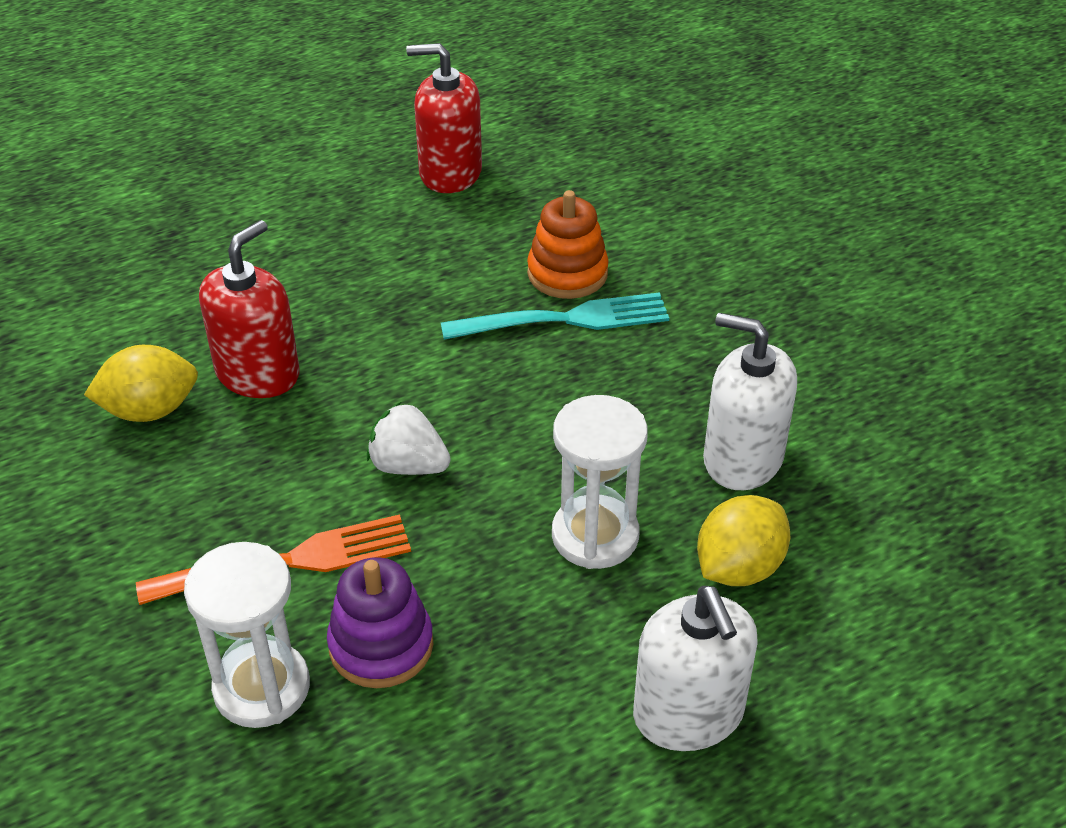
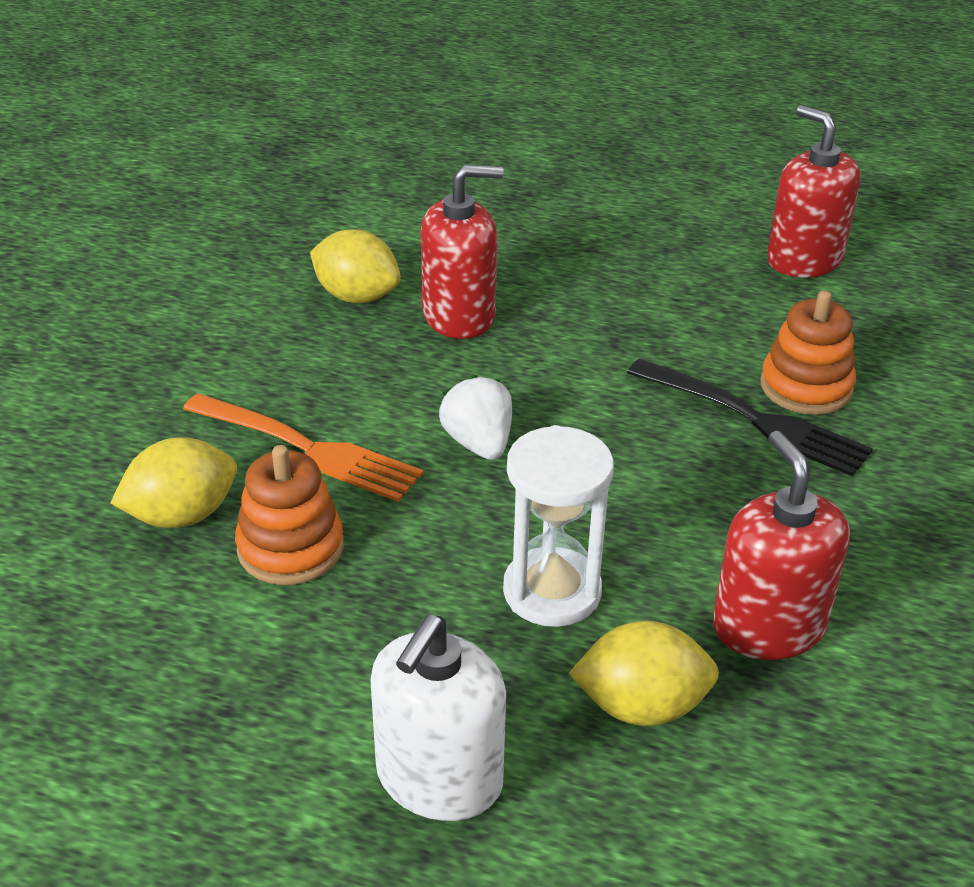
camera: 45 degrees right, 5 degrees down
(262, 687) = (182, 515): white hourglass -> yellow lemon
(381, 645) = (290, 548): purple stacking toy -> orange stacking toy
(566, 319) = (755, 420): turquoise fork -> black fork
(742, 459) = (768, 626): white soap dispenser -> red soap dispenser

---

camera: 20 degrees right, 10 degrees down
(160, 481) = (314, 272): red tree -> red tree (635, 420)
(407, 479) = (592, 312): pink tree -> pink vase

...

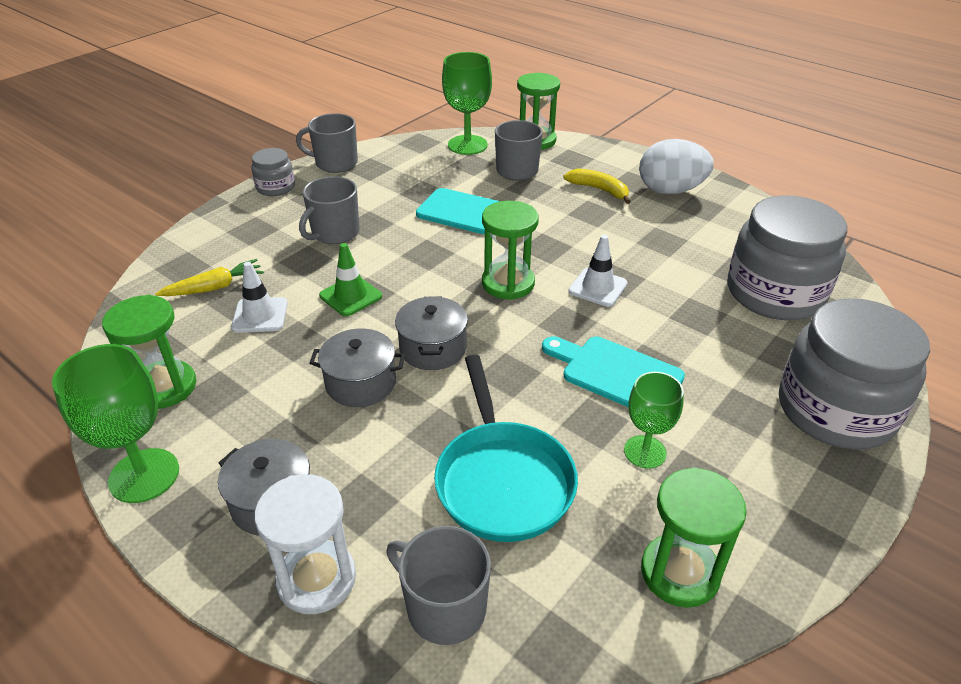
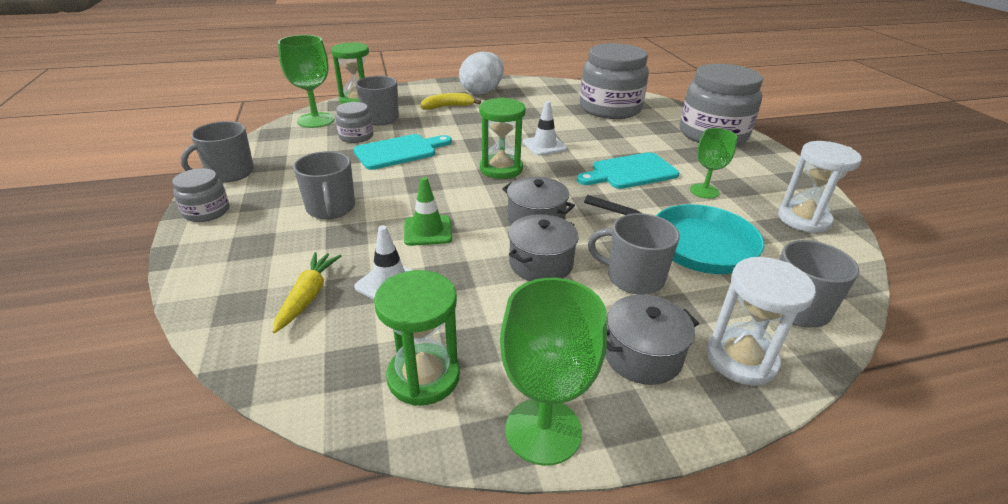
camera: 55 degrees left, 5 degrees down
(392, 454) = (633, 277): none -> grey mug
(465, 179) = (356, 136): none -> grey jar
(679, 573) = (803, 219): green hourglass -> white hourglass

- [Exercise objective]:
In the listing above, find the line with "(566, 319) = (755, 420): turquoise" and the line with "(742, 459) = (768, 626): white", then print exactly those two lines and every line between them, and nothing more.

- [Solved exercise]:
(566, 319) = (755, 420): turquoise fork -> black fork
(742, 459) = (768, 626): white soap dispenser -> red soap dispenser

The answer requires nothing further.